Task item: Please write out, exactly as they appear, the line containing "D2: diode US1M" and every line after it to the end of the records, and nothing more.

Recorded information:
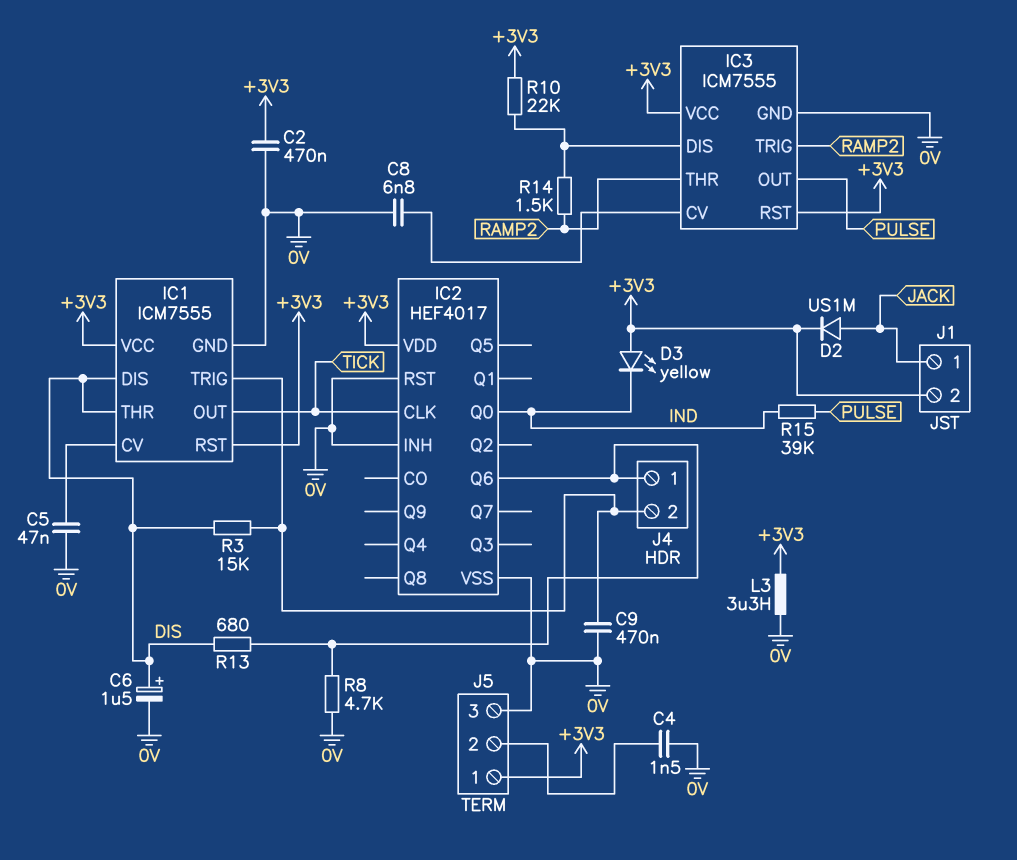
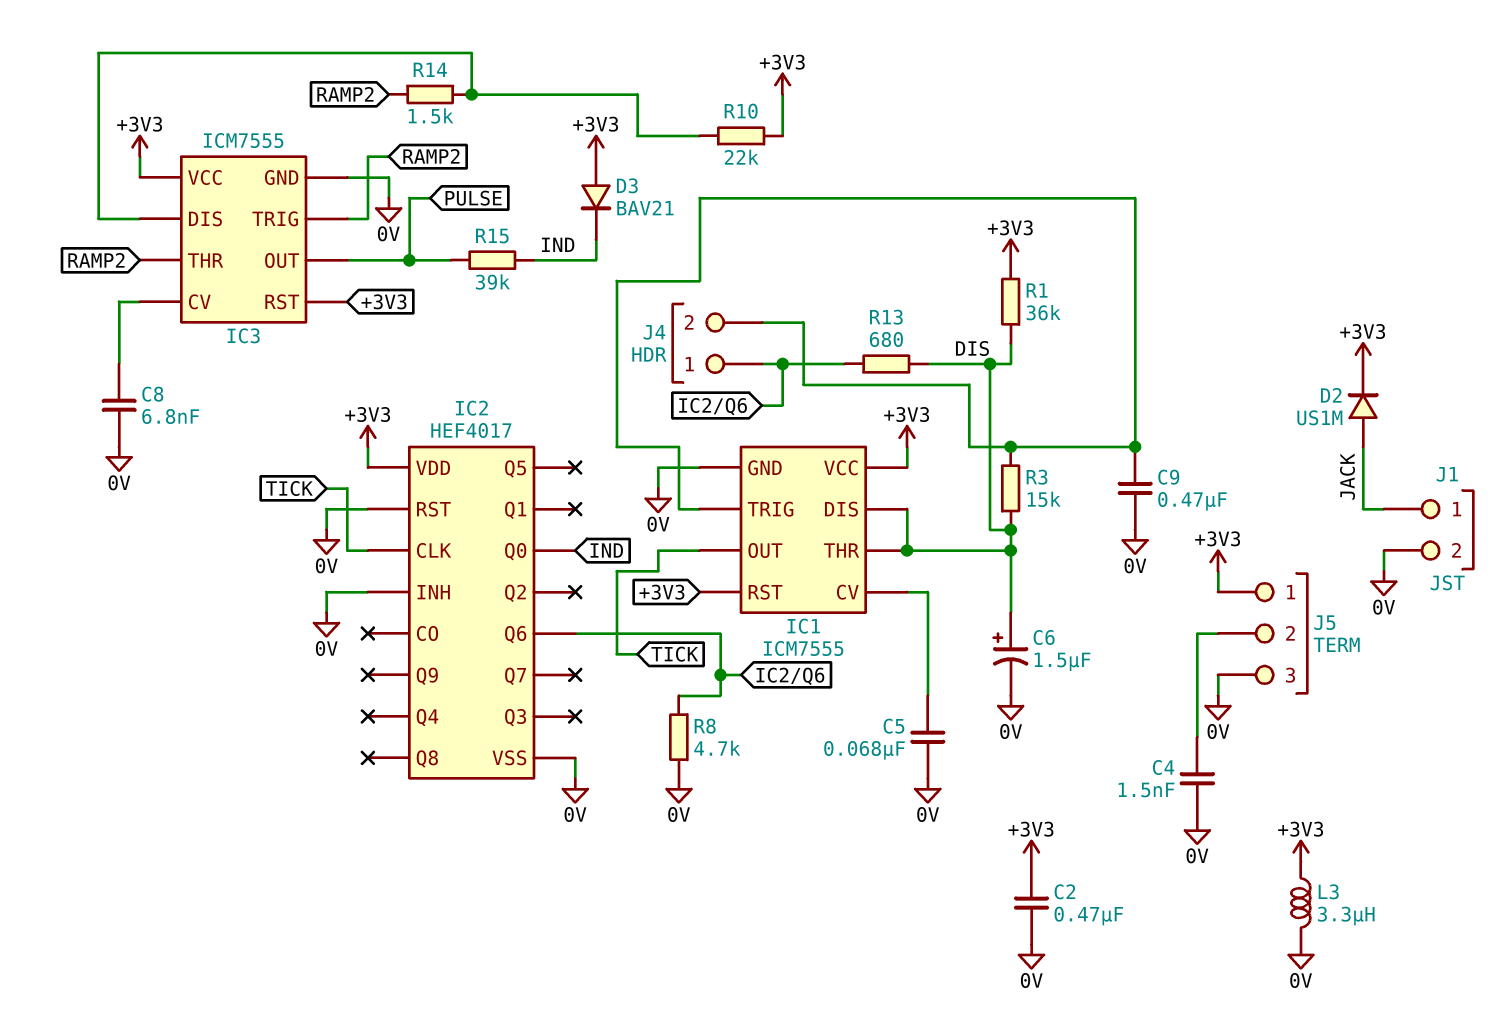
C5: 47nF (0V, IC1/CV) -> 68nF (0V, IC1/CV)
D3: LED yellow (A +3V3, K IND) -> diode BAV21 (A +3V3, K IND)
J1 pin 2: +3V3 -> 0V
R1: none -> 36k (+3V3, DIS)

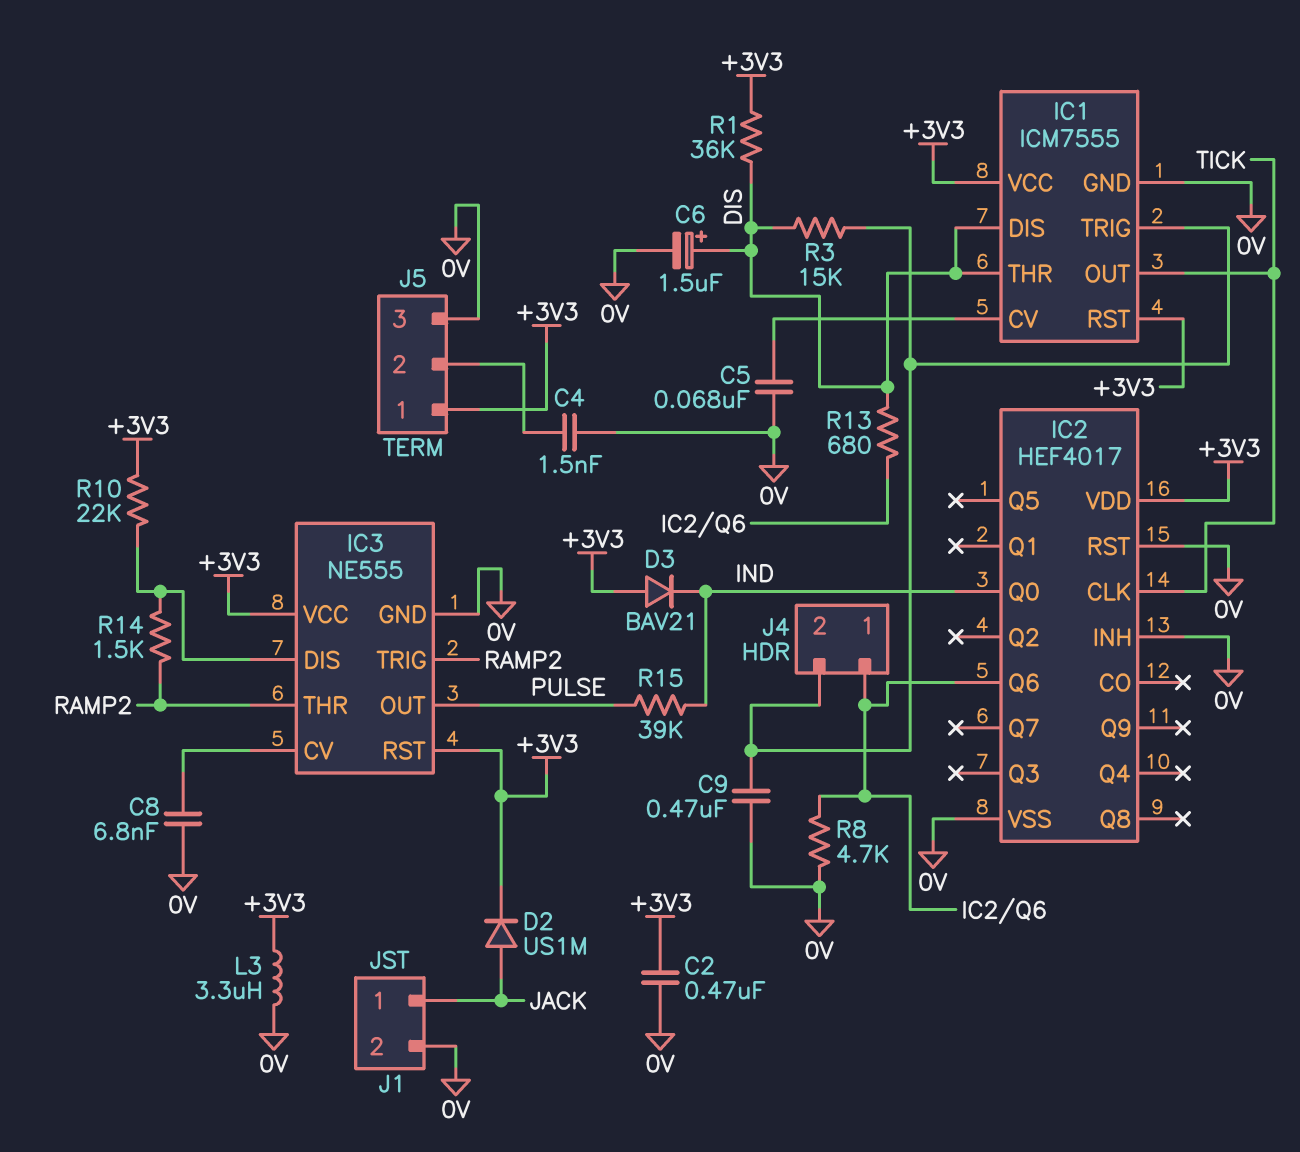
IC3: ICM7555 -> NE555

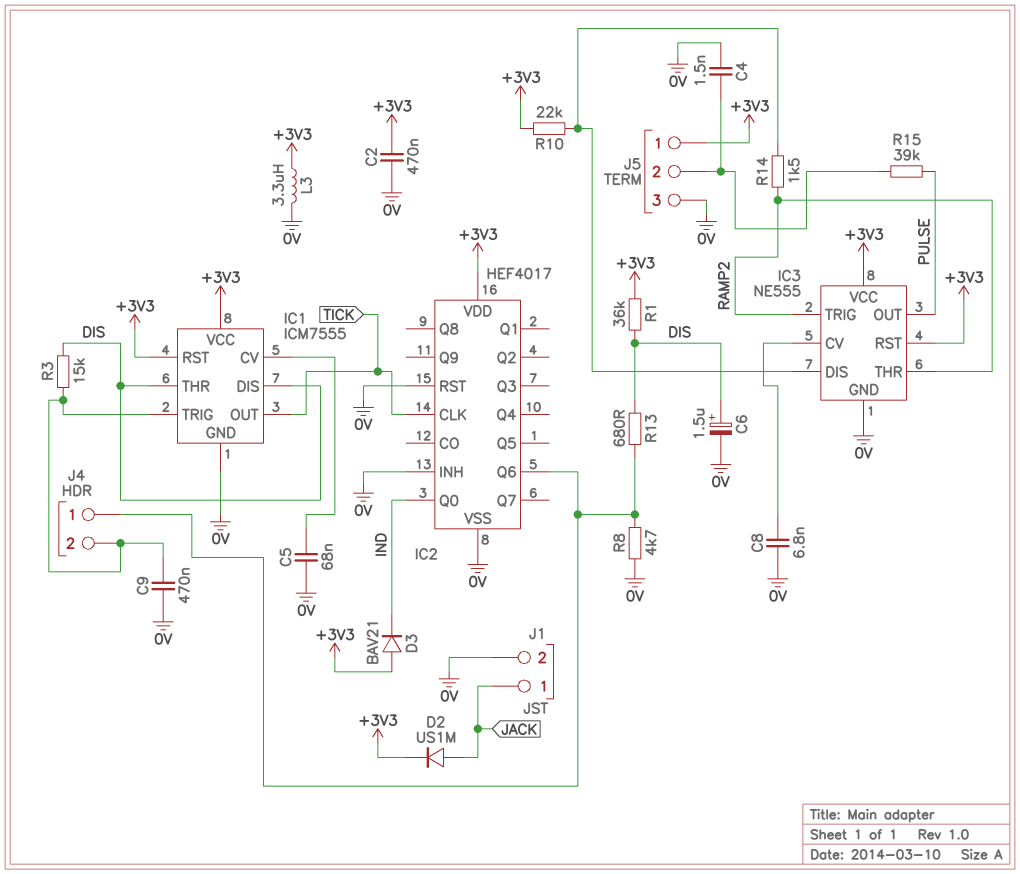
R15: 39k (IND, PULSE) -> 39k (J5/2, PULSE)

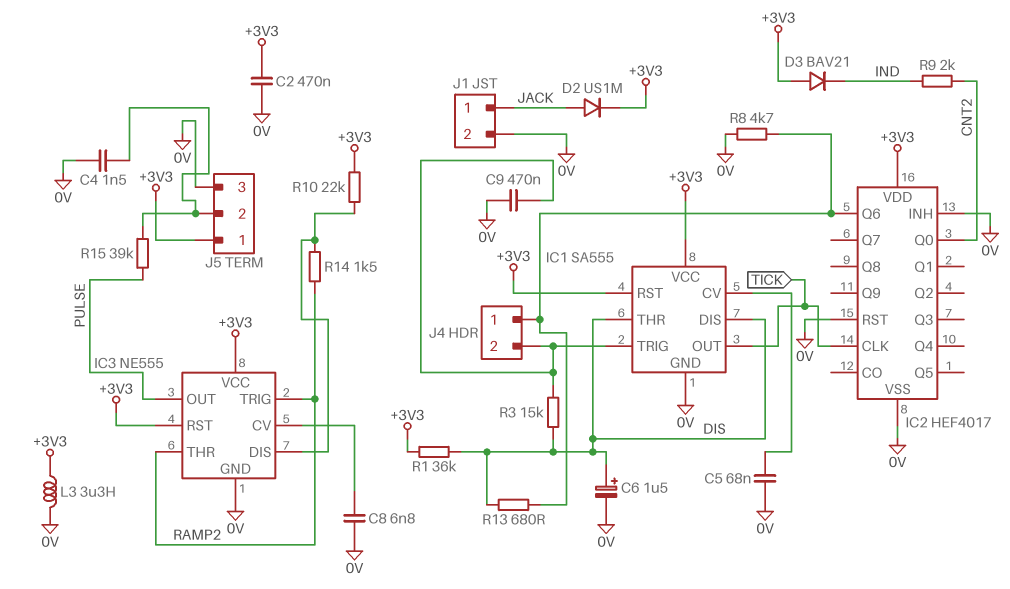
IC1: ICM7555 -> SA555
IC2 pin Q0: IND -> CNT2
R9: none -> 2k (CNT2, IND)

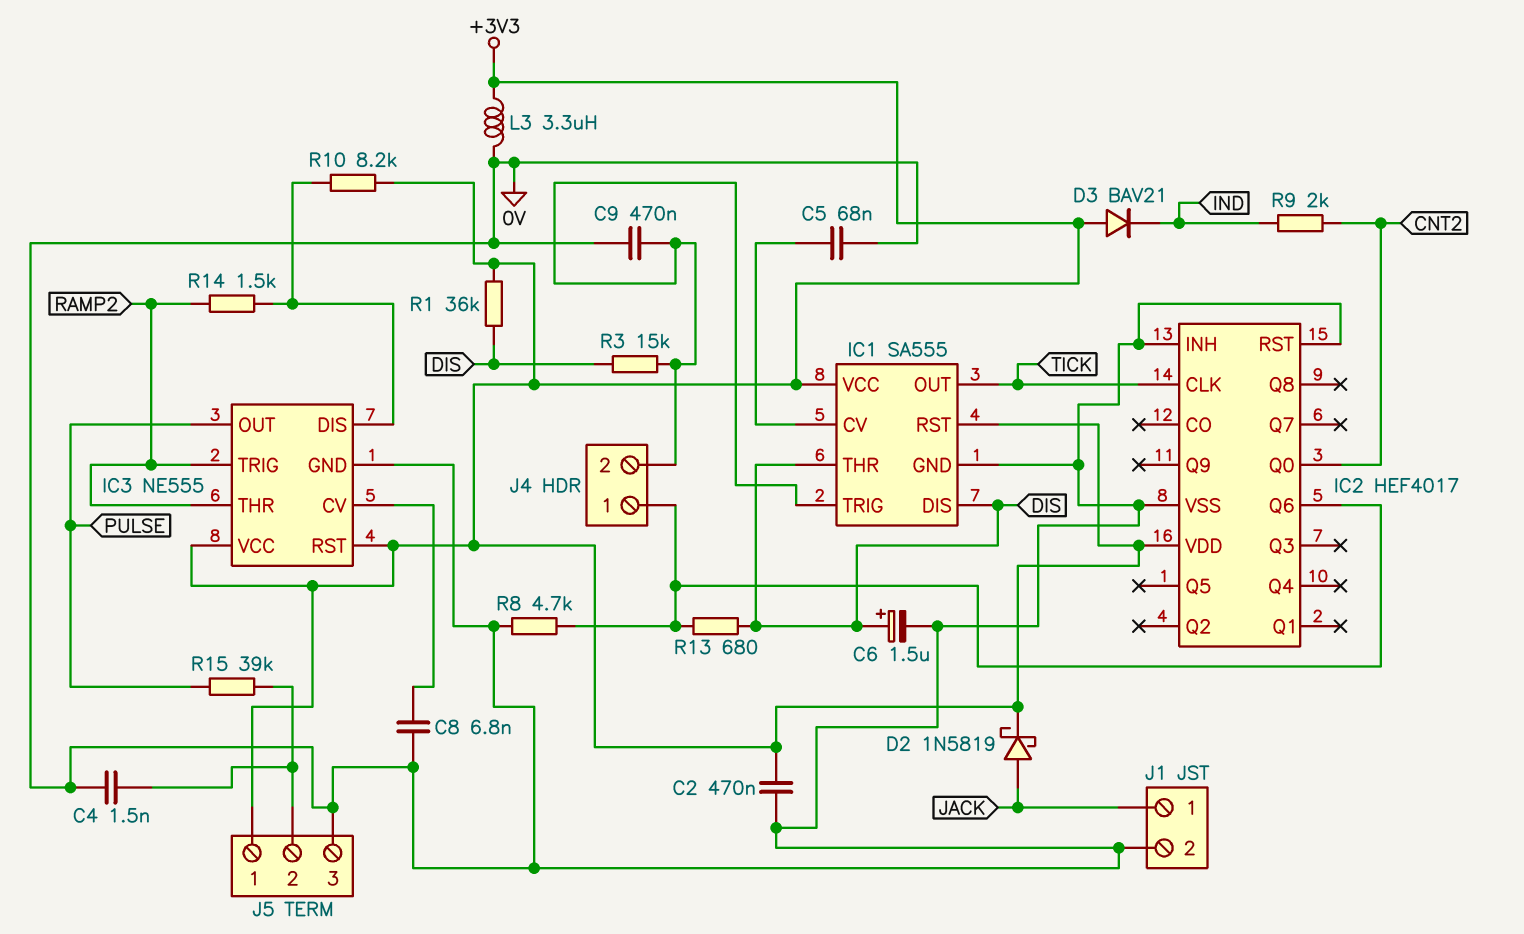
D2: diode US1M (A JACK, K +3V3) -> schottky 1N5819 (A JACK, K +3V3)
R10: 22k (+3V3, IC3/DIS) -> 8.2k (+3V3, IC3/DIS)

Result:
D2: diode US1M (A JACK, K +3V3) -> schottky 1N5819 (A JACK, K +3V3)
R10: 22k (+3V3, IC3/DIS) -> 8.2k (+3V3, IC3/DIS)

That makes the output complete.